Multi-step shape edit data
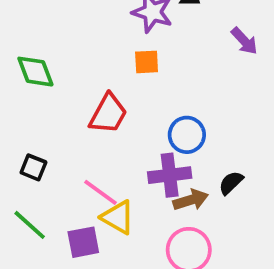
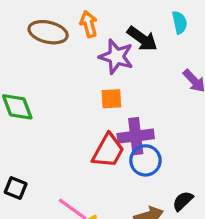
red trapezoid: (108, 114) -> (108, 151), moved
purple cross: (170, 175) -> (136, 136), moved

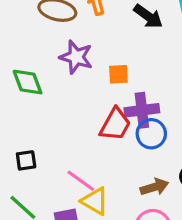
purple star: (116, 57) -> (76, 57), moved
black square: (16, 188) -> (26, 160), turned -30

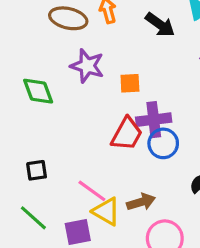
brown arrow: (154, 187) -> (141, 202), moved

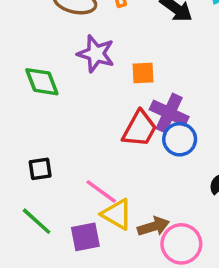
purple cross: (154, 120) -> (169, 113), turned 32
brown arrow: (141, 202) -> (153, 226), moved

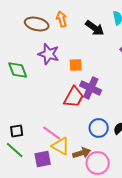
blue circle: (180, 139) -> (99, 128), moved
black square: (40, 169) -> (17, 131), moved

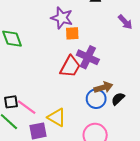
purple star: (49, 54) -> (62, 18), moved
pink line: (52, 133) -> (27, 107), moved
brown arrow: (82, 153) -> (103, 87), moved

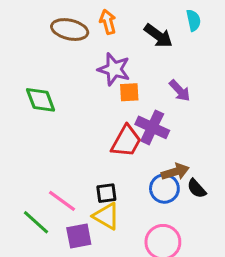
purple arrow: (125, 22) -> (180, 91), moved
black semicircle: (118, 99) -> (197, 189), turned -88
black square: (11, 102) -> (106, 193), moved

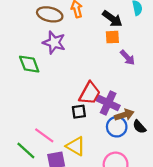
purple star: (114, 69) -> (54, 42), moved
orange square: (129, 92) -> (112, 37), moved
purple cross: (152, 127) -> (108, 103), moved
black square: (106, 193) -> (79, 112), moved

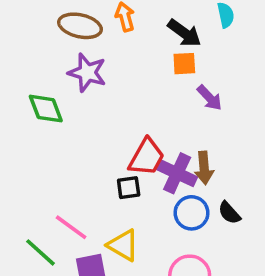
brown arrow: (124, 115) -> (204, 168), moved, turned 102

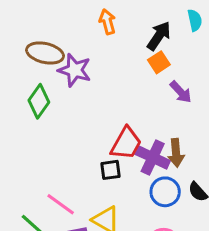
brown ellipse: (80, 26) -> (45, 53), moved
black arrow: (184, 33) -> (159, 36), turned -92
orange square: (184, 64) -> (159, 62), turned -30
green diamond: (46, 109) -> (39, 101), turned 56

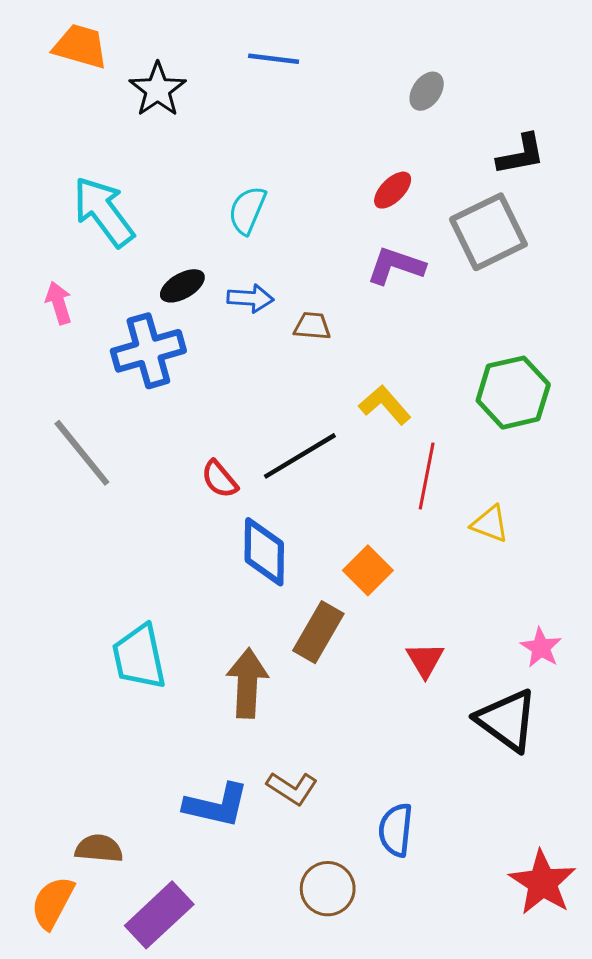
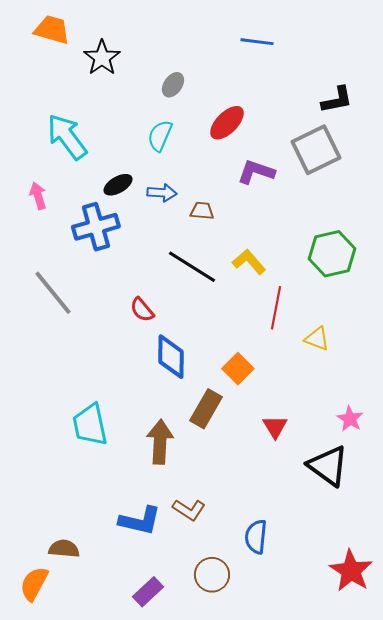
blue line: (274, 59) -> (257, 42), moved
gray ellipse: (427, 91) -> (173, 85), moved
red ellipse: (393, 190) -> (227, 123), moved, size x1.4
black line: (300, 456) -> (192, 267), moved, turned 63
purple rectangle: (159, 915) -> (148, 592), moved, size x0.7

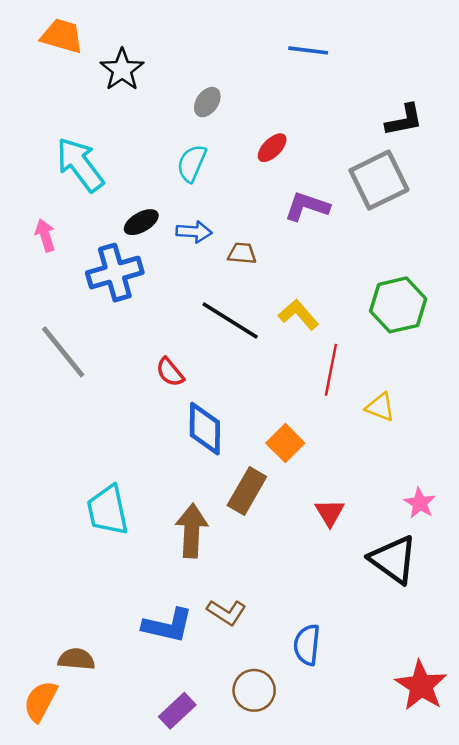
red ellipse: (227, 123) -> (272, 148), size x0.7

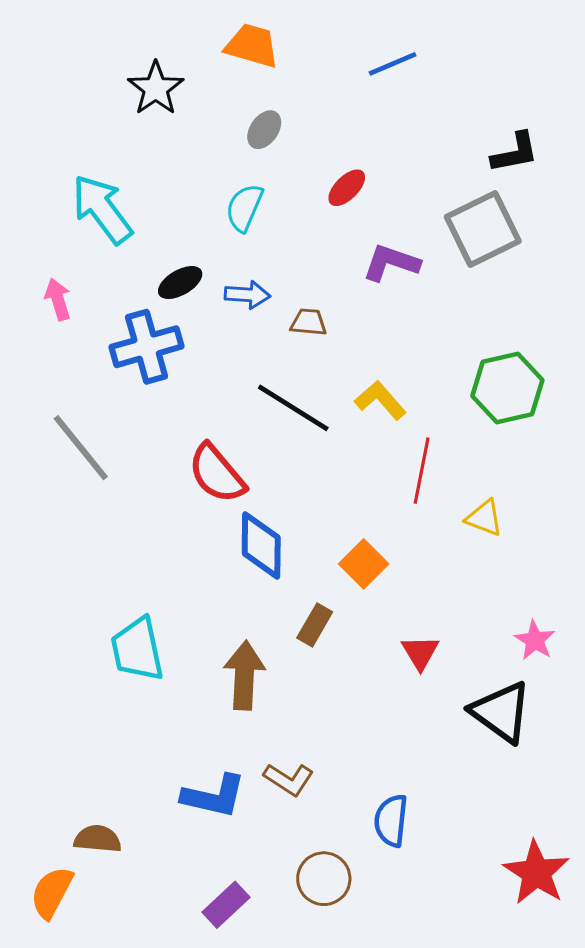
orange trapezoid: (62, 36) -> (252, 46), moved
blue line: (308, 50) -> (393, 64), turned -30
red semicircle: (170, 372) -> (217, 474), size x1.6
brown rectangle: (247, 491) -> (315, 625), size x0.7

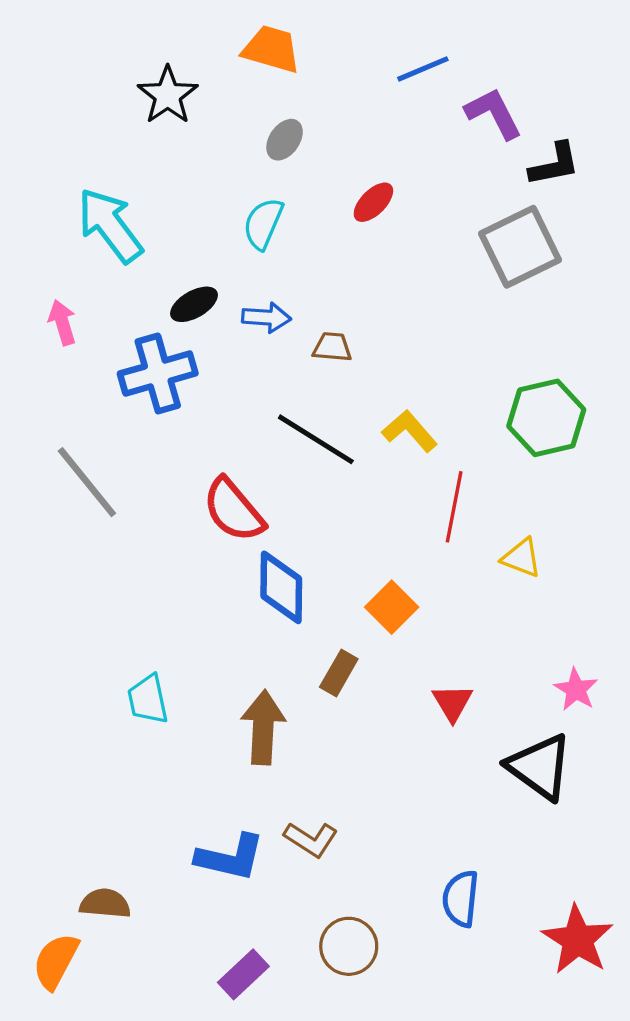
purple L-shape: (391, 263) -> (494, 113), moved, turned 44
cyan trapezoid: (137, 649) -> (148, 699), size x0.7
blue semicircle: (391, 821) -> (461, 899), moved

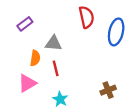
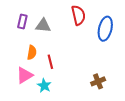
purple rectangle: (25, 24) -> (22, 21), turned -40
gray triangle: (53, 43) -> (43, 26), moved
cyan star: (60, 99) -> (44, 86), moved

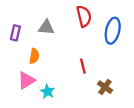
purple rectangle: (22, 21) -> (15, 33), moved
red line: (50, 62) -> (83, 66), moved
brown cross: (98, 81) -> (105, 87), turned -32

INSTRUCTIONS FOR THE TASK: Each line above from the one containing "orange trapezoid: (62, 36)" through the one containing "purple rectangle: (22, 21) -> (15, 33), moved" is to be returned verbatim. Nothing else, and no pictures.

THE COMPLETED TASK:
orange trapezoid: (62, 36) -> (252, 46), moved
blue line: (308, 50) -> (393, 64), turned -30
red semicircle: (170, 372) -> (217, 474), size x1.6
brown rectangle: (247, 491) -> (315, 625), size x0.7

purple L-shape: (391, 263) -> (494, 113), moved, turned 44
cyan trapezoid: (137, 649) -> (148, 699), size x0.7
blue semicircle: (391, 821) -> (461, 899), moved

purple rectangle: (25, 24) -> (22, 21), turned -40
gray triangle: (53, 43) -> (43, 26), moved
cyan star: (60, 99) -> (44, 86), moved

purple rectangle: (22, 21) -> (15, 33), moved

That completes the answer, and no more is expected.